## Written exercise
How many lines in the records below contain the string "given"? Case counts, and the reply should be the number alone.

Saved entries

____________________

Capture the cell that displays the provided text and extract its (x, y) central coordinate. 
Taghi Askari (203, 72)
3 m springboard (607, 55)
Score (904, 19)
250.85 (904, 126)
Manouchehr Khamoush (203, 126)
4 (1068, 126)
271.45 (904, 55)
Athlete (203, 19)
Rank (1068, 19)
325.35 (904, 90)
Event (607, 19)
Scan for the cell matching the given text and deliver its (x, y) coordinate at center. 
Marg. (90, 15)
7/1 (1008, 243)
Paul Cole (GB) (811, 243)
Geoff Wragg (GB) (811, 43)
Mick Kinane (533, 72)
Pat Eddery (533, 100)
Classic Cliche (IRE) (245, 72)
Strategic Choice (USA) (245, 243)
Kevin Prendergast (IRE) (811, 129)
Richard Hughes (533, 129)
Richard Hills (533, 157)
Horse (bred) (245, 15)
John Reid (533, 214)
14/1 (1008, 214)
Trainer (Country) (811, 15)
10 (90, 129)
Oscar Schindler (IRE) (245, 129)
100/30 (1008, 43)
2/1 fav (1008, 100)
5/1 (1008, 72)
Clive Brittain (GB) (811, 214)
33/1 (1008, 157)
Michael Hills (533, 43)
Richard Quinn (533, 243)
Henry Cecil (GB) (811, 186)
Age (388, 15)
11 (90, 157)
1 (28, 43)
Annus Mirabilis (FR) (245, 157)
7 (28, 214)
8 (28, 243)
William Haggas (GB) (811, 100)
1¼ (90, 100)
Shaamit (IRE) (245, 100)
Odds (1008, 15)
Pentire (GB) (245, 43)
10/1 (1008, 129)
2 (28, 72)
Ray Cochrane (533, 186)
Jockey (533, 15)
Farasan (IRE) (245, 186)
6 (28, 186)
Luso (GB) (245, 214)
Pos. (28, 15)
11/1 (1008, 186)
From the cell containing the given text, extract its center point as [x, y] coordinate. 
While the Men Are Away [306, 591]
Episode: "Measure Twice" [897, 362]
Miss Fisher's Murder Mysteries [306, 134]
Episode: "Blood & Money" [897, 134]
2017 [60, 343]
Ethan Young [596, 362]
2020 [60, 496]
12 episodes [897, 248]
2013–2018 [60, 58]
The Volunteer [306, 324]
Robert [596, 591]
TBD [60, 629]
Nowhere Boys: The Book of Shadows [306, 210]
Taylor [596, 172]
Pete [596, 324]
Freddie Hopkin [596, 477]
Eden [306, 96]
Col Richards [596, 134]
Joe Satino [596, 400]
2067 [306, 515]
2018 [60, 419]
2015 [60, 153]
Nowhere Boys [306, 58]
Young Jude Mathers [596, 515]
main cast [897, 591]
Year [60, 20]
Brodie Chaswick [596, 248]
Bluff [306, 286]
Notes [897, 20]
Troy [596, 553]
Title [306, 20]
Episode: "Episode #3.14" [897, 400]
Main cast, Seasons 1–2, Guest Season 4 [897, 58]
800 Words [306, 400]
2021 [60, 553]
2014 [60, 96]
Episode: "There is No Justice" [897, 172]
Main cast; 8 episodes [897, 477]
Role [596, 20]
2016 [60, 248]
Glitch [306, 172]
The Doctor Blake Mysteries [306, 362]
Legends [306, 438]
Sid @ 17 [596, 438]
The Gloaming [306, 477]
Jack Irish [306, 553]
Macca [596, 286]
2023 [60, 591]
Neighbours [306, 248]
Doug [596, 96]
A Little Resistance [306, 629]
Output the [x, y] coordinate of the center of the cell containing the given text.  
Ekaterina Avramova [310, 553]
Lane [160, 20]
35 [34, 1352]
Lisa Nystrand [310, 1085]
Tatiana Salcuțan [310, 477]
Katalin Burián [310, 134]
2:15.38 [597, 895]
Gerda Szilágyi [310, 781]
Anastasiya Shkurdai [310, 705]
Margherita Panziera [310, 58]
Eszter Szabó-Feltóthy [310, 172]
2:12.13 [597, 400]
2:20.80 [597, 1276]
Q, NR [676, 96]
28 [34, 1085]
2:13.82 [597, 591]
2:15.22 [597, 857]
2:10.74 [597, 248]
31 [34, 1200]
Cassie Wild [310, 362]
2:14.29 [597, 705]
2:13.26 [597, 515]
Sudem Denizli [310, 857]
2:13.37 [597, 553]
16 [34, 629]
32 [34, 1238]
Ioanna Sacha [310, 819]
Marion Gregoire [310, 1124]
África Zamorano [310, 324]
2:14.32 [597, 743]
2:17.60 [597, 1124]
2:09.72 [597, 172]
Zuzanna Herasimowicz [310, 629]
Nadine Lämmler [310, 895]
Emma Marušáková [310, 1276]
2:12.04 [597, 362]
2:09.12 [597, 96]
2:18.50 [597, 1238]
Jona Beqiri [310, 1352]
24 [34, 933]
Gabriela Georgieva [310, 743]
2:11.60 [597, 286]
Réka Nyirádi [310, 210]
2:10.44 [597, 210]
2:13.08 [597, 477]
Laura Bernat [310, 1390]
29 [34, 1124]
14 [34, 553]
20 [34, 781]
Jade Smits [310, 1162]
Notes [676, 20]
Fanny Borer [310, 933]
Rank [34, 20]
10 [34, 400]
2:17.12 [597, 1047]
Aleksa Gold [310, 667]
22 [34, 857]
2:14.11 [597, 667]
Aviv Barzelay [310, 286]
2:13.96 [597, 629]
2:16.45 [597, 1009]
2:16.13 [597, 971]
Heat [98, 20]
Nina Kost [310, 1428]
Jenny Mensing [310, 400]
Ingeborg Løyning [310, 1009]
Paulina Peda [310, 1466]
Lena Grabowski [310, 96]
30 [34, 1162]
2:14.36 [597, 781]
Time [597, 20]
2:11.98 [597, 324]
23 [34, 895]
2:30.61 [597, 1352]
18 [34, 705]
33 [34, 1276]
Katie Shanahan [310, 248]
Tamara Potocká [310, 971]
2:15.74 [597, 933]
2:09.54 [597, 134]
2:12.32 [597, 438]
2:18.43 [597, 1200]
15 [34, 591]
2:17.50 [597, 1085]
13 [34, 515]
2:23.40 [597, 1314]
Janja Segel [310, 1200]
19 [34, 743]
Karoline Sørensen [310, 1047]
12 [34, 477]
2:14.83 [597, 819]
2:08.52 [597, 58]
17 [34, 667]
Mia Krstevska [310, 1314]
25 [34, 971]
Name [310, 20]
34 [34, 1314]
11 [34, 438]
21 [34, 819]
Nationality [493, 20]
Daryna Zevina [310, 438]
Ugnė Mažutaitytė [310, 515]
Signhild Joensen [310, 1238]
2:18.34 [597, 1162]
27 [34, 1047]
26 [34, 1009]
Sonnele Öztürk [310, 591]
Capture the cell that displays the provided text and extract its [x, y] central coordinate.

____________________

## The completed task
3